Material to process
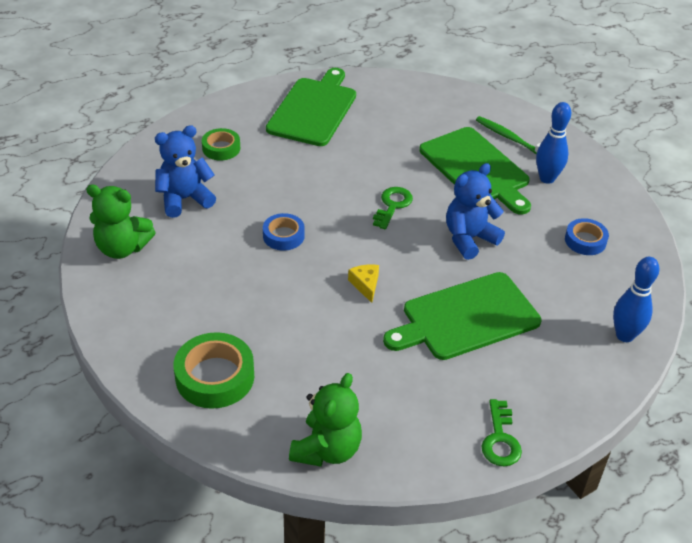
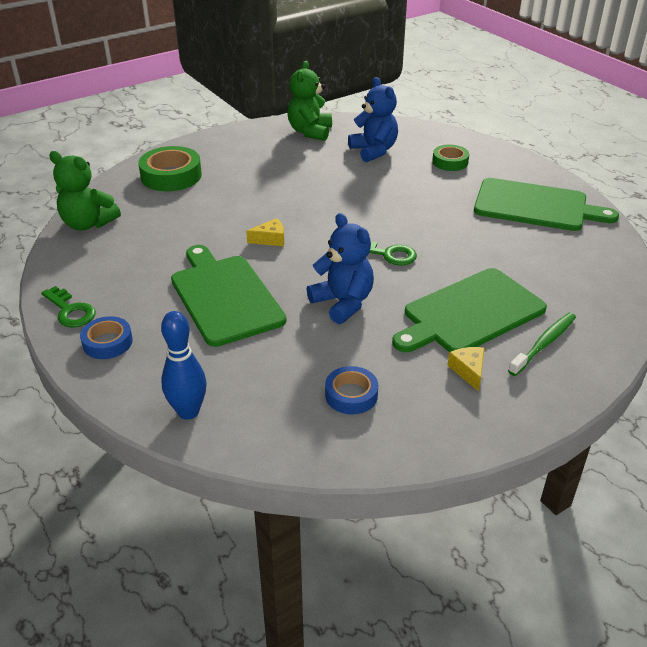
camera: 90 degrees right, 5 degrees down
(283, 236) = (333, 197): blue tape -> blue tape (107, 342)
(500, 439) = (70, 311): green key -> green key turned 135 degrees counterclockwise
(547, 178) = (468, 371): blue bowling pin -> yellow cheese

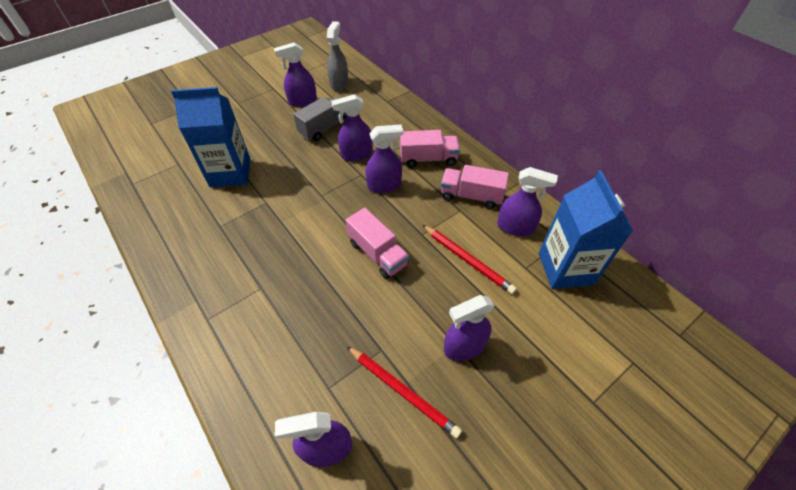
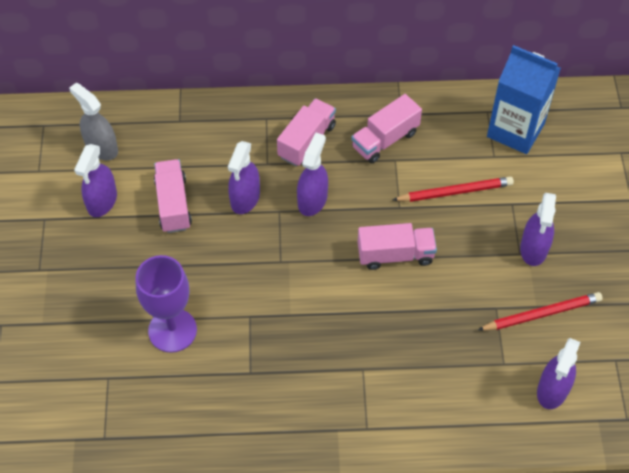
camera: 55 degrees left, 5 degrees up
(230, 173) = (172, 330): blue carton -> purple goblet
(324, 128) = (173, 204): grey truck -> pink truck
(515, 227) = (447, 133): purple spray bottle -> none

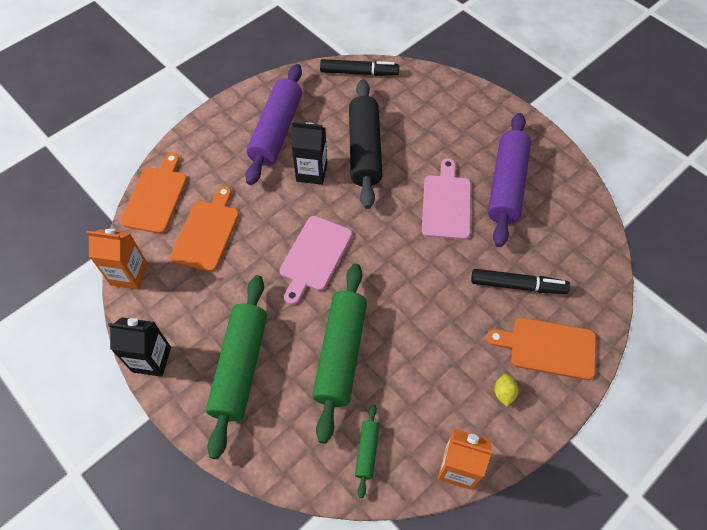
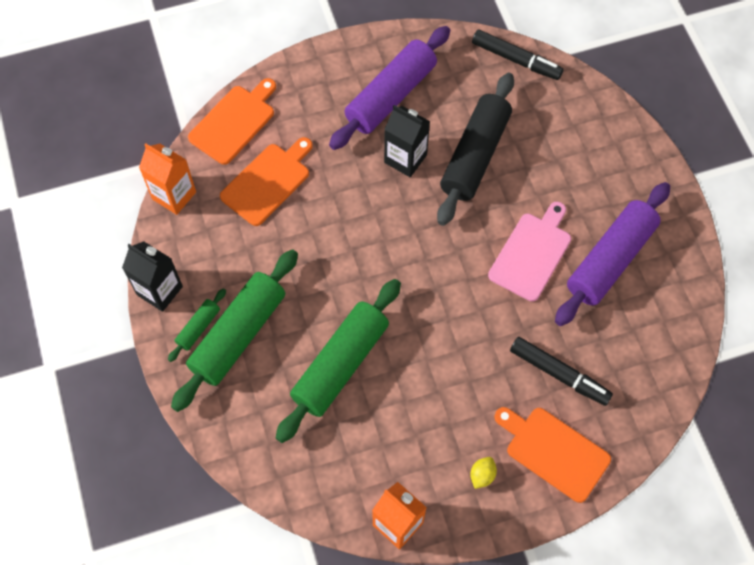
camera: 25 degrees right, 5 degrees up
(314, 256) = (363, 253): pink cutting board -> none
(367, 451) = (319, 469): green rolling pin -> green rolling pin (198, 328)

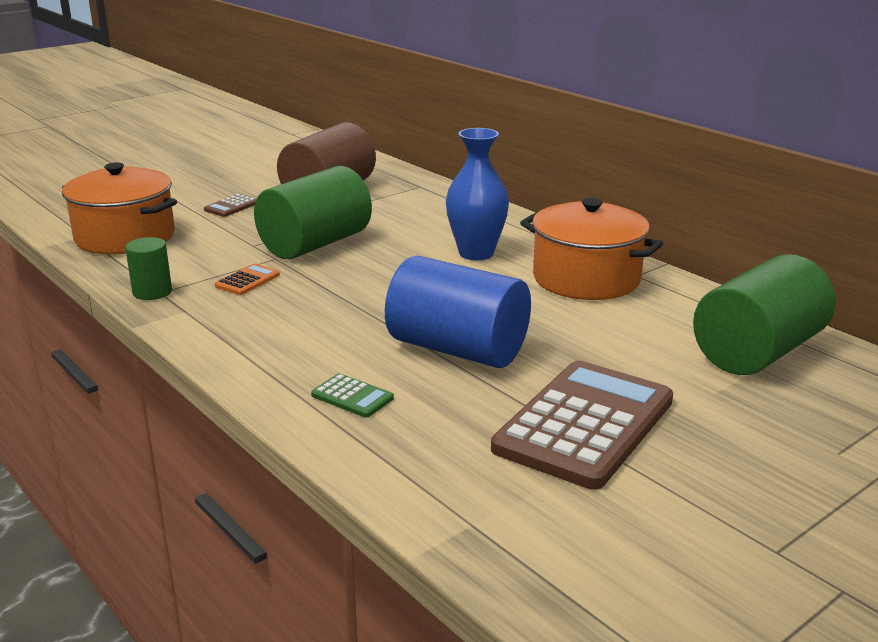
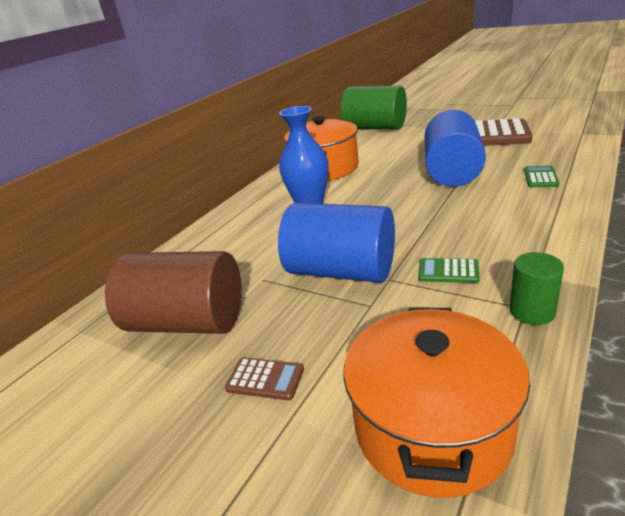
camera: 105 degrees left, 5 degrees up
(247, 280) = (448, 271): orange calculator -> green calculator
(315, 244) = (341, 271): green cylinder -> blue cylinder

Task details
Every line of the data above is to be set down exactly; the pictures are not.

Solution to this problem
camera: 90 degrees right, 5 degrees down
(283, 236) = (333, 197): blue tape -> blue tape (107, 342)
(500, 439) = (70, 311): green key -> green key turned 135 degrees counterclockwise
(547, 178) = (468, 371): blue bowling pin -> yellow cheese

camera: 55 degrees left, 5 degrees up
(230, 173) = (172, 330): blue carton -> purple goblet
(324, 128) = (173, 204): grey truck -> pink truck
(515, 227) = (447, 133): purple spray bottle -> none

camera: 25 degrees right, 5 degrees up
(314, 256) = (363, 253): pink cutting board -> none
(367, 451) = (319, 469): green rolling pin -> green rolling pin (198, 328)

camera: 105 degrees left, 5 degrees up
(247, 280) = (448, 271): orange calculator -> green calculator
(315, 244) = (341, 271): green cylinder -> blue cylinder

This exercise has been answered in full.